**EXERCISE AIM**. Reproduce, from the lines below, exactly the stretch that begins at the line containing "(365, 120) = (290, 128): pink" and ends at the line containing "(444, 106) = (358, 96): brown pencil -> none", both included.

**DATASET**.

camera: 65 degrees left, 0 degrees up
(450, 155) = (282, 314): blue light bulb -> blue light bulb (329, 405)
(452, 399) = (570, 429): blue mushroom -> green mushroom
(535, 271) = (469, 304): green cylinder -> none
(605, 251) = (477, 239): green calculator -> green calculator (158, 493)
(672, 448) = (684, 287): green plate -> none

* * *

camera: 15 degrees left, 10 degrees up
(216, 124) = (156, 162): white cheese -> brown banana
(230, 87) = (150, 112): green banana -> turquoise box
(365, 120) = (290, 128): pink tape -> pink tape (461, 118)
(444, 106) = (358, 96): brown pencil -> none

**REPLY**.
(365, 120) = (290, 128): pink tape -> pink tape (461, 118)
(444, 106) = (358, 96): brown pencil -> none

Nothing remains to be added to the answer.